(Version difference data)
==================================================

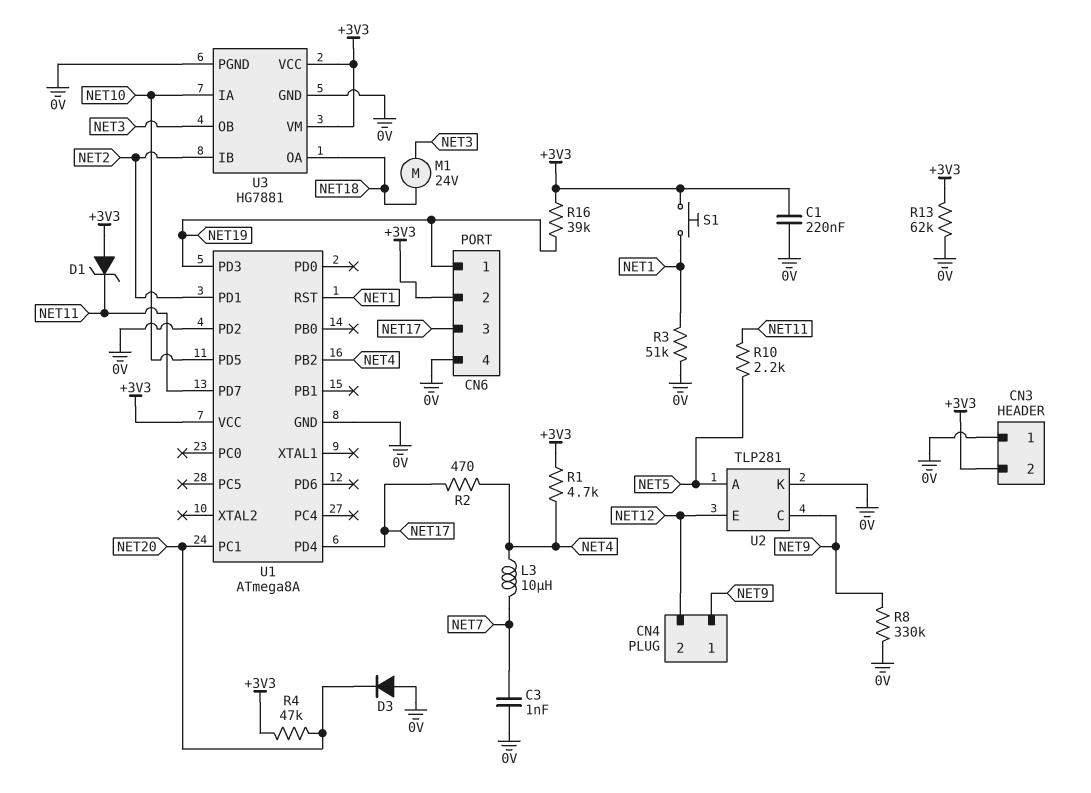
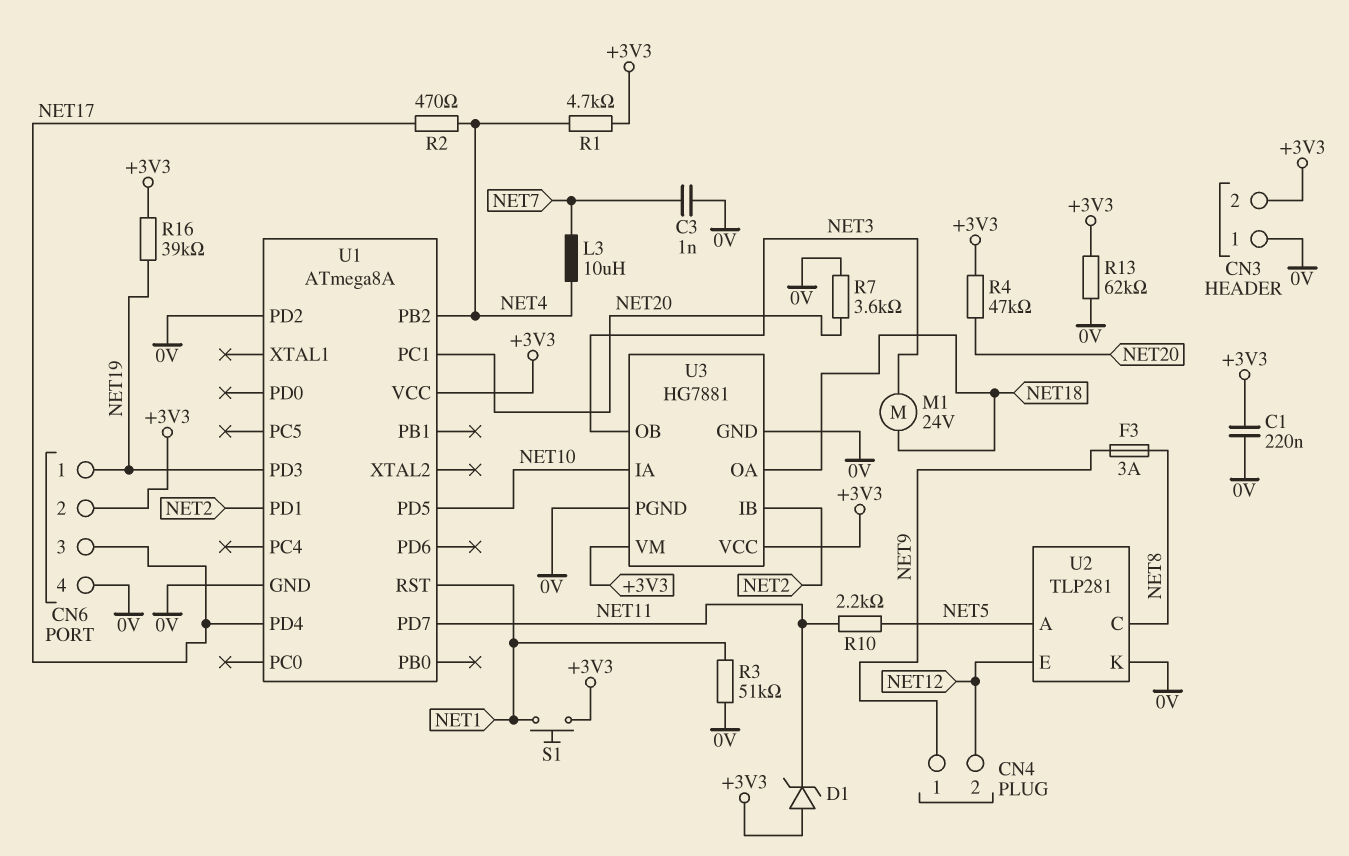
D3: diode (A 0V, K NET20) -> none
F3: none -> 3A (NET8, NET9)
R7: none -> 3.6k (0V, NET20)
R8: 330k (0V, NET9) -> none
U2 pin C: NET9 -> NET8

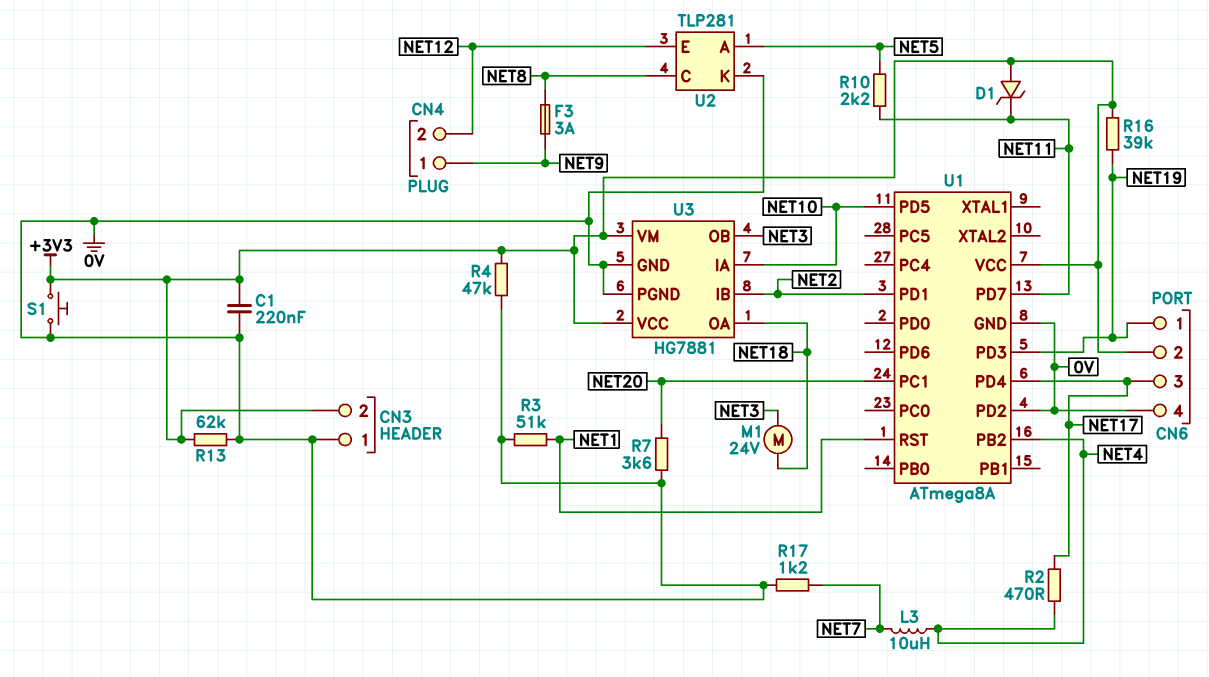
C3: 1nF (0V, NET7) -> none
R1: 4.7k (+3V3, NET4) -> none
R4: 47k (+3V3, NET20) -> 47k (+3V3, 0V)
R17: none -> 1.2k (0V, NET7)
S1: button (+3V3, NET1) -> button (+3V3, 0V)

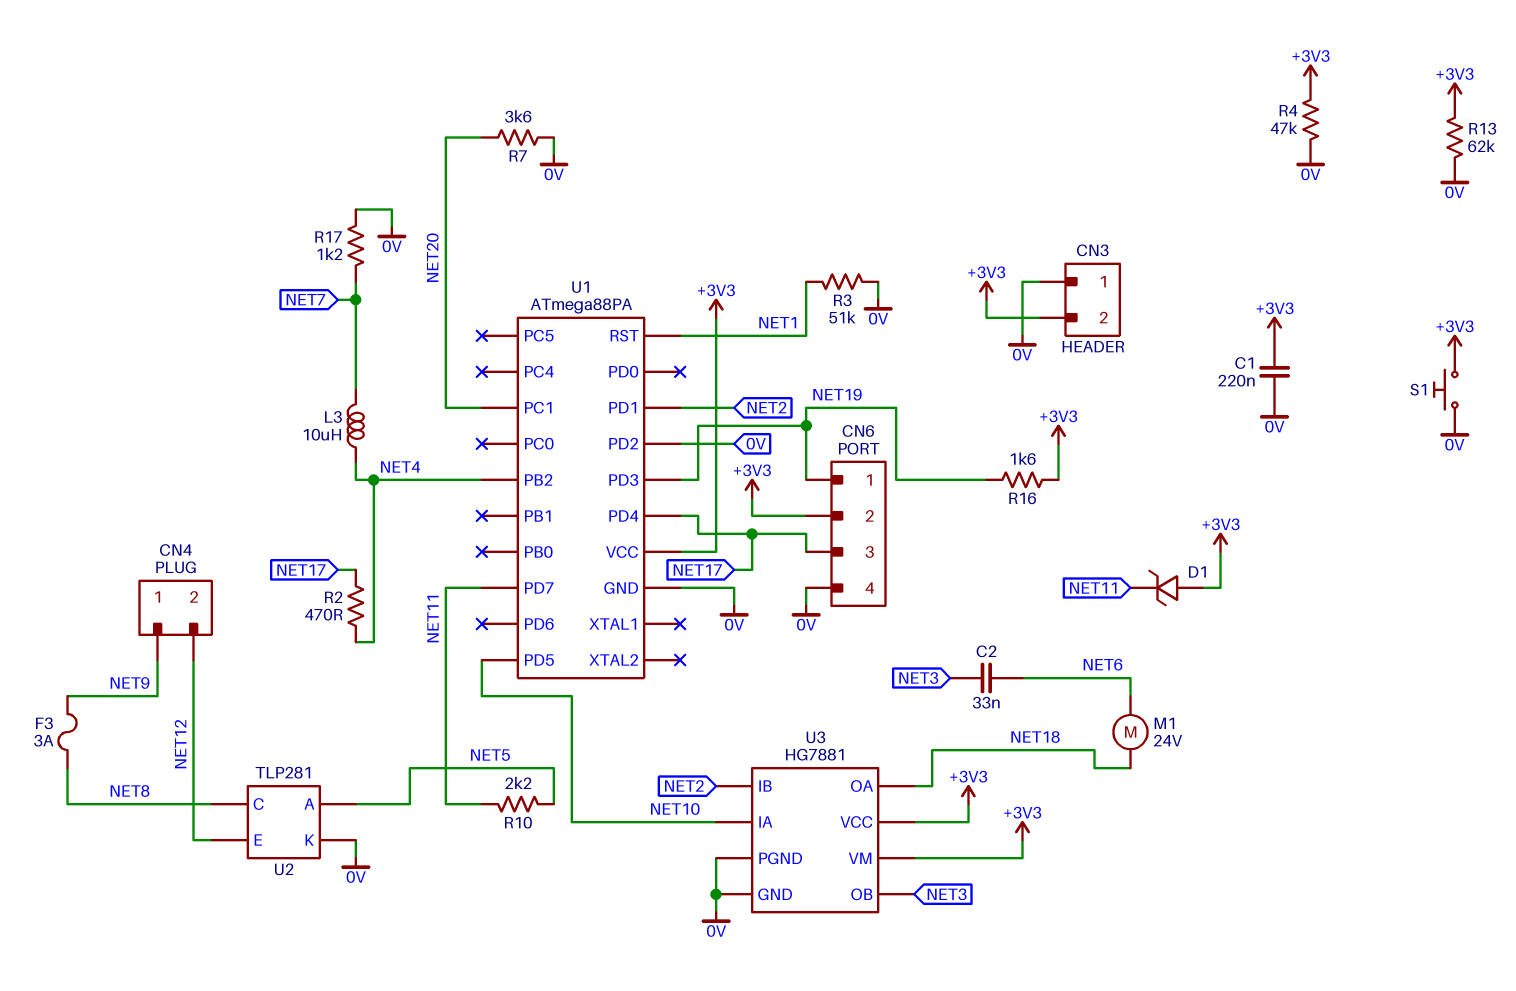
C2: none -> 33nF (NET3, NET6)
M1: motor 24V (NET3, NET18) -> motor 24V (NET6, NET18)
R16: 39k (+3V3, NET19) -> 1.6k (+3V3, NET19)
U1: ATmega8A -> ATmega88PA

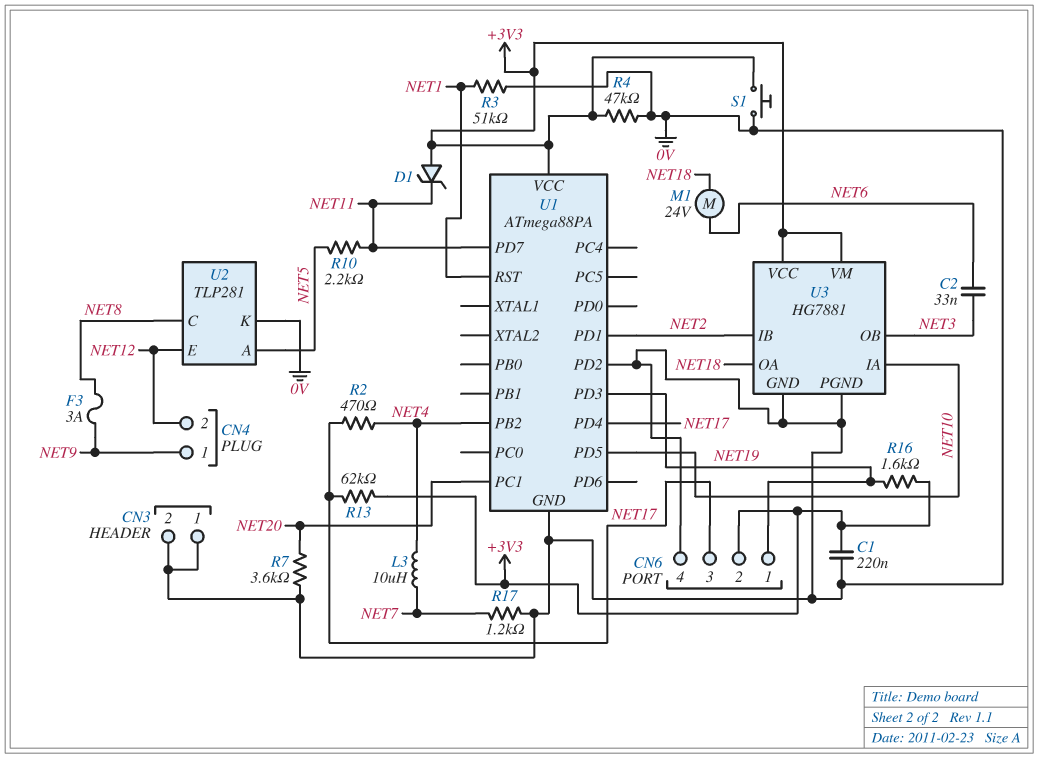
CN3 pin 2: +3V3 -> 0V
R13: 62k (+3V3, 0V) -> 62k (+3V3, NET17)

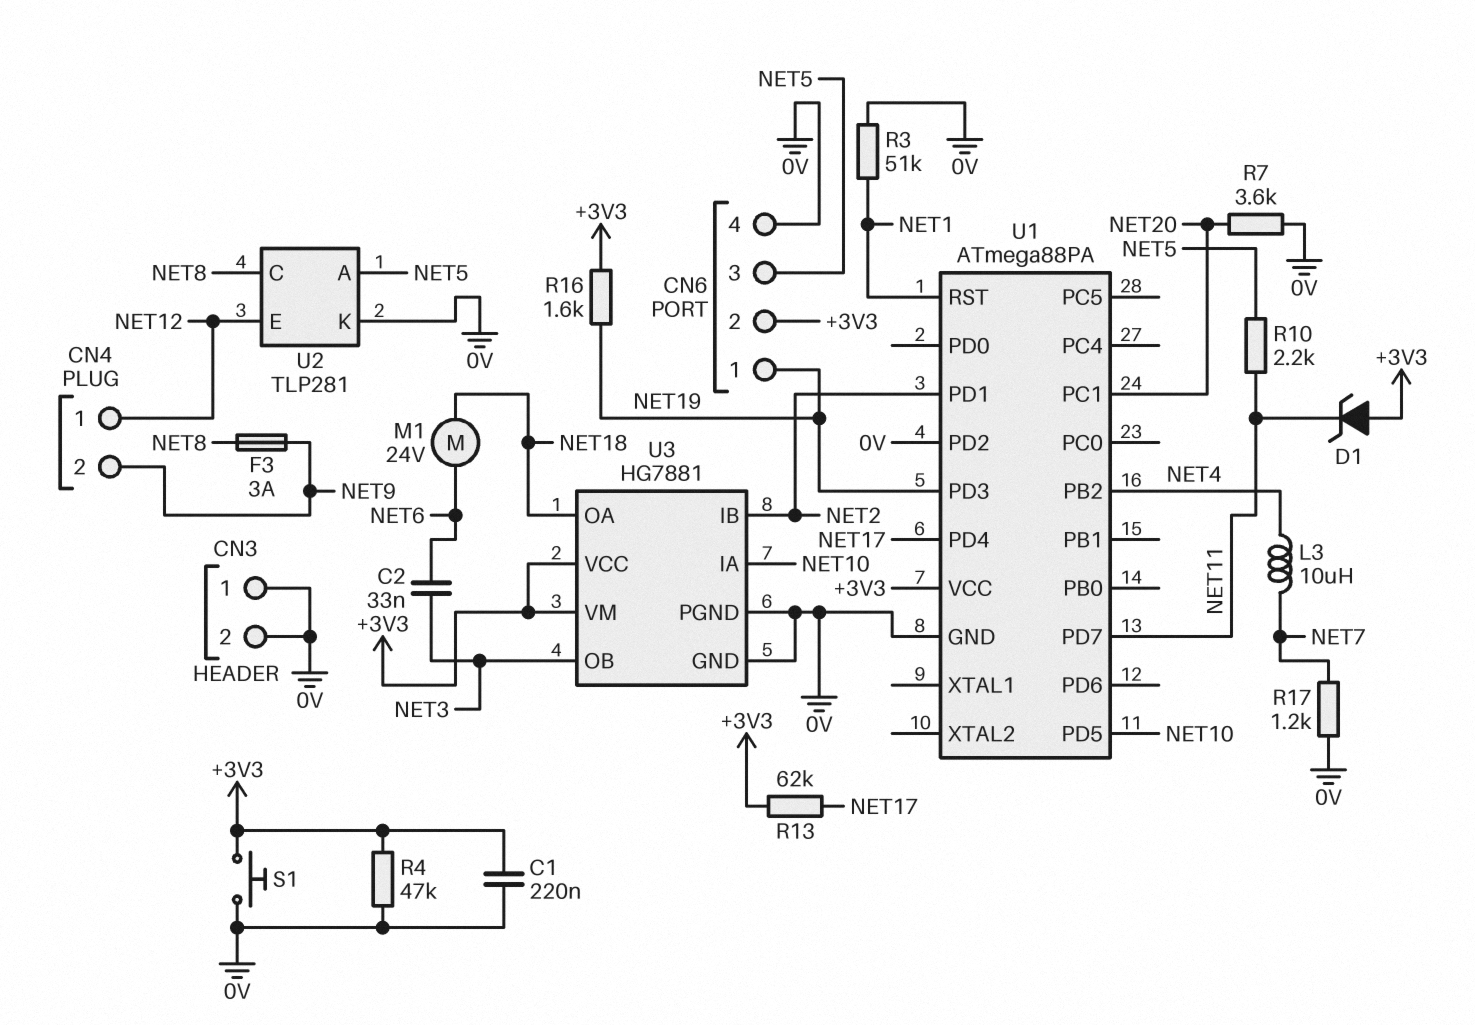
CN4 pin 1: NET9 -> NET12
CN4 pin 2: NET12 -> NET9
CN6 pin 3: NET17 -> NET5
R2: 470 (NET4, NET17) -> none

==================================================

**ACTIVITY**
Retyping should start at the first line of the data above and stop after the line with "S1: button (+3V3, NET1) -> button (+3V3, 0V)", and no picture should be included.

**WRITTEN REPLY**
D3: diode (A 0V, K NET20) -> none
F3: none -> 3A (NET8, NET9)
R7: none -> 3.6k (0V, NET20)
R8: 330k (0V, NET9) -> none
U2 pin C: NET9 -> NET8

C3: 1nF (0V, NET7) -> none
R1: 4.7k (+3V3, NET4) -> none
R4: 47k (+3V3, NET20) -> 47k (+3V3, 0V)
R17: none -> 1.2k (0V, NET7)
S1: button (+3V3, NET1) -> button (+3V3, 0V)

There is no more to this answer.